--- Instructions to follow ---
Switch "top-left" to "upper-left" in the records from the start through the line with "8: (359, 215)", and write those lines out again with nothing else changed.

Extracted data entries

*-*-*

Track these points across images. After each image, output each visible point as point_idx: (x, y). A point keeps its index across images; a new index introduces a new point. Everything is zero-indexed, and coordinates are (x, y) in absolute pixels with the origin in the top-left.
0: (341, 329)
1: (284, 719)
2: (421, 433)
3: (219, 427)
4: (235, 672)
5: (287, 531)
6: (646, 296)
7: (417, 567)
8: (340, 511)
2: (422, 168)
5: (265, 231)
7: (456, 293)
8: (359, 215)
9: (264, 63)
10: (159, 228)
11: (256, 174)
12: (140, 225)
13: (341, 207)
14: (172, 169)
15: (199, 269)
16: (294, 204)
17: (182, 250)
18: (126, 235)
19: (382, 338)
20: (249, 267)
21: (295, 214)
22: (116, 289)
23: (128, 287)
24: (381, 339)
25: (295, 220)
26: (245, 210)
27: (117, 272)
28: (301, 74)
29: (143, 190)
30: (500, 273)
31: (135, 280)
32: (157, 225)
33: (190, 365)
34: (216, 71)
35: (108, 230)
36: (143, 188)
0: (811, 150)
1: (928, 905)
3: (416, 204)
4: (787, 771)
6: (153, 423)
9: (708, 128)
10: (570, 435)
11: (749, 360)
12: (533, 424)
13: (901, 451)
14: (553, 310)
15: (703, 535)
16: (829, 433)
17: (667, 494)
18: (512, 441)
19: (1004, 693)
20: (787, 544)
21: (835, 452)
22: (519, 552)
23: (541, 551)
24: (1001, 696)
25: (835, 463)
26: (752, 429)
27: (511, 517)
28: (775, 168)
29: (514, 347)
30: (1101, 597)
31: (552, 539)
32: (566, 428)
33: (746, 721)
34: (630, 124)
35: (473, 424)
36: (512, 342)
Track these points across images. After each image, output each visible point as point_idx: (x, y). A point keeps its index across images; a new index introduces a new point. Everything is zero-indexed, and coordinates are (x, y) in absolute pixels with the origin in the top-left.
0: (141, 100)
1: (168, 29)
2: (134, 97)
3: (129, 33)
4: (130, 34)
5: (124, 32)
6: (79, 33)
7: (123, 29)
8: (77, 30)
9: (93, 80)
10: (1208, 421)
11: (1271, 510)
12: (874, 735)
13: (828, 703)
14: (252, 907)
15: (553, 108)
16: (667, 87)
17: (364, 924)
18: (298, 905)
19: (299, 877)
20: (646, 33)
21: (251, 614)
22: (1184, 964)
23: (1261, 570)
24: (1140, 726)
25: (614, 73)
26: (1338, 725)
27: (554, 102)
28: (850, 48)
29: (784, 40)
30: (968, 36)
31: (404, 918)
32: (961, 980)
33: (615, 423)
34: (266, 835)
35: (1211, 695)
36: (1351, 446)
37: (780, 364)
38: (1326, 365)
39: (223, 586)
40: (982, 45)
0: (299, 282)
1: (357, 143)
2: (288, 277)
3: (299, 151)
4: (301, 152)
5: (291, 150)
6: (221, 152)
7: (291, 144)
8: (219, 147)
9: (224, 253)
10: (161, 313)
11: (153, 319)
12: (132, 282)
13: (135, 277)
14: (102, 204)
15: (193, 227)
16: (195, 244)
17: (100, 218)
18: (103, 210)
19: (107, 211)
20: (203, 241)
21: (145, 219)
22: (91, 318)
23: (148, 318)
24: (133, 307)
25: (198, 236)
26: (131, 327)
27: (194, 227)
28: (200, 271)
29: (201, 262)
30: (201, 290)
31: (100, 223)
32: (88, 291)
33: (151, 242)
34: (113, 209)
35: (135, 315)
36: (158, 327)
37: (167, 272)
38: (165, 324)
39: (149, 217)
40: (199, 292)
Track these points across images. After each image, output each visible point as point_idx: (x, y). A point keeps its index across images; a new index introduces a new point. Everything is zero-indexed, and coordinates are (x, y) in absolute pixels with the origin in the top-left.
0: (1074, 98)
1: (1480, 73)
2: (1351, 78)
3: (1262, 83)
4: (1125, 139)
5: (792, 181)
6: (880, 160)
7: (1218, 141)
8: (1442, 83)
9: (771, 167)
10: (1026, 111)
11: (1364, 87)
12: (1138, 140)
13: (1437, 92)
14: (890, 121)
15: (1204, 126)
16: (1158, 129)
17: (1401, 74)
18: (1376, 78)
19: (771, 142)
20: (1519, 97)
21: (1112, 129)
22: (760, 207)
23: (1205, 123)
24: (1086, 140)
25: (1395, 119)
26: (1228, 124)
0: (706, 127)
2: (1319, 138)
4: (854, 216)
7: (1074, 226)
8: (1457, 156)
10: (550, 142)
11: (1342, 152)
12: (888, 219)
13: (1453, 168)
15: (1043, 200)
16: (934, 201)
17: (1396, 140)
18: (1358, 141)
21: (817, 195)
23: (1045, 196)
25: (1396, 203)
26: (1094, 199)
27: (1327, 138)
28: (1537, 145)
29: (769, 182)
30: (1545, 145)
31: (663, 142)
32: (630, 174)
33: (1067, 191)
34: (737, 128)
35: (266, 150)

*-*-*

--- The reply ---
Track these points across images. After each image, output each visible point as point_idx: (x, y). A point keeps its index across images; a new index introduces a new point. Everything is zero-indexed, and coordinates are (x, y) in absolute pixels with the origin in the upper-left.
0: (341, 329)
1: (284, 719)
2: (421, 433)
3: (219, 427)
4: (235, 672)
5: (287, 531)
6: (646, 296)
7: (417, 567)
8: (340, 511)
2: (422, 168)
5: (265, 231)
7: (456, 293)
8: (359, 215)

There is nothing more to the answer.